EXERCISE PROMPT
A faithful, picture-free copy of the listing below is required.

AVAILABLE DATA
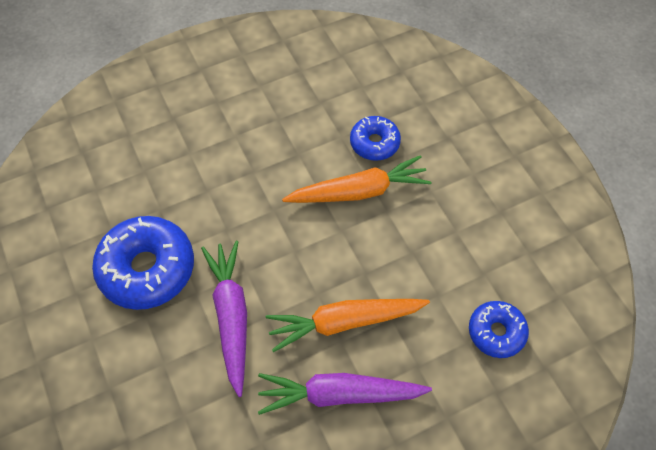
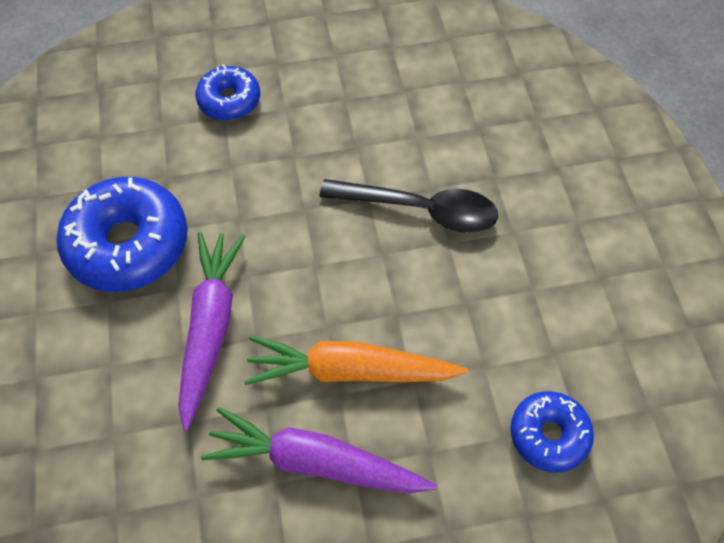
camera: 15 degrees right, 0 degrees up
(359, 191) = (420, 210): orange carrot -> black spoon
(374, 143) = (458, 154): blue donut -> blue donut (229, 100)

OUTPUT
camera: 15 degrees right, 0 degrees up
(359, 191) = (420, 210): orange carrot -> black spoon
(374, 143) = (458, 154): blue donut -> blue donut (229, 100)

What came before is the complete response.